Stored data:
+ + + +
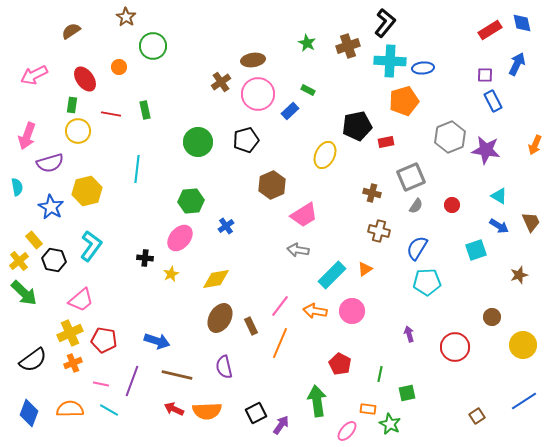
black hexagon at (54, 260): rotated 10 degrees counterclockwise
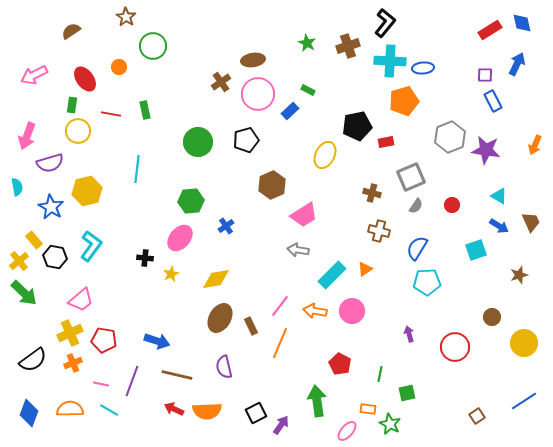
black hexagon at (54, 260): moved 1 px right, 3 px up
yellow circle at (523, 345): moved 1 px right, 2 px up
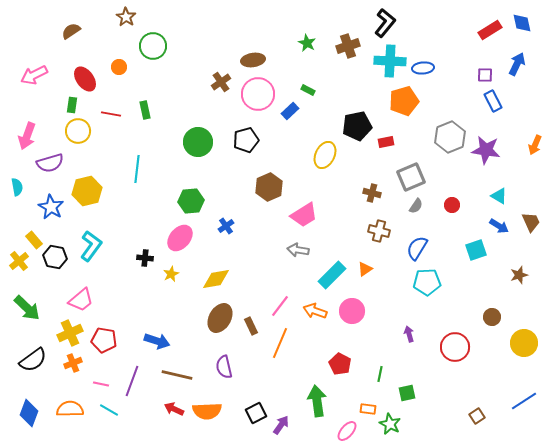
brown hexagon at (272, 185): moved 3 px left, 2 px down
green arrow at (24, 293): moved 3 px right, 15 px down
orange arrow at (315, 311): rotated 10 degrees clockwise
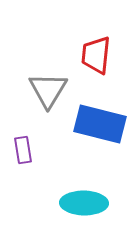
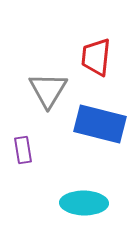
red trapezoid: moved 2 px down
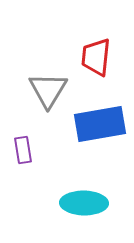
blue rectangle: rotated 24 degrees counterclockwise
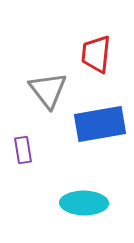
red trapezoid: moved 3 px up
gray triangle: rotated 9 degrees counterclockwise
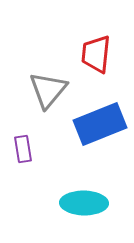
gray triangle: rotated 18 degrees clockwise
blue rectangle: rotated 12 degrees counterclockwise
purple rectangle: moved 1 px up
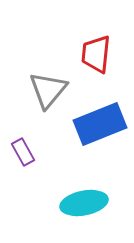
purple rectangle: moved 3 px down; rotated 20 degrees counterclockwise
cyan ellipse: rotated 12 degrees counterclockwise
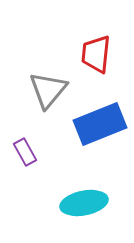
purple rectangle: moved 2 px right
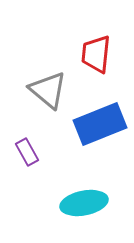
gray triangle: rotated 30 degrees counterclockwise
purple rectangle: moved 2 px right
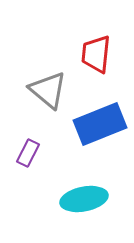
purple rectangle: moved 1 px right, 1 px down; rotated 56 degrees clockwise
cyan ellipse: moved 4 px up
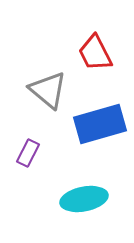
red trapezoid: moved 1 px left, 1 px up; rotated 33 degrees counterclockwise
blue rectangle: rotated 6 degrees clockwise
+ + + +
INSTRUCTION – Retype every line of the rows above word for word, leaving out the pictures.

EXERCISE SOLUTION –
black hexagon at (54, 260): rotated 10 degrees counterclockwise
black hexagon at (54, 260): moved 1 px right, 3 px up
yellow circle at (523, 345): moved 1 px right, 2 px up
brown hexagon at (272, 185): moved 3 px left, 2 px down
green arrow at (24, 293): moved 3 px right, 15 px down
orange arrow at (315, 311): rotated 10 degrees clockwise
red trapezoid: moved 2 px down
blue rectangle: rotated 24 degrees counterclockwise
red trapezoid: moved 3 px up
gray triangle: rotated 9 degrees counterclockwise
gray triangle: rotated 18 degrees clockwise
blue rectangle: rotated 12 degrees counterclockwise
purple rectangle: moved 1 px up
purple rectangle: moved 3 px down; rotated 20 degrees counterclockwise
cyan ellipse: rotated 12 degrees counterclockwise
purple rectangle: moved 2 px right
gray triangle: rotated 30 degrees counterclockwise
purple rectangle: moved 2 px right
purple rectangle: moved 1 px right, 1 px down; rotated 56 degrees clockwise
cyan ellipse: moved 4 px up
red trapezoid: moved 1 px left, 1 px up; rotated 33 degrees counterclockwise
blue rectangle: rotated 6 degrees clockwise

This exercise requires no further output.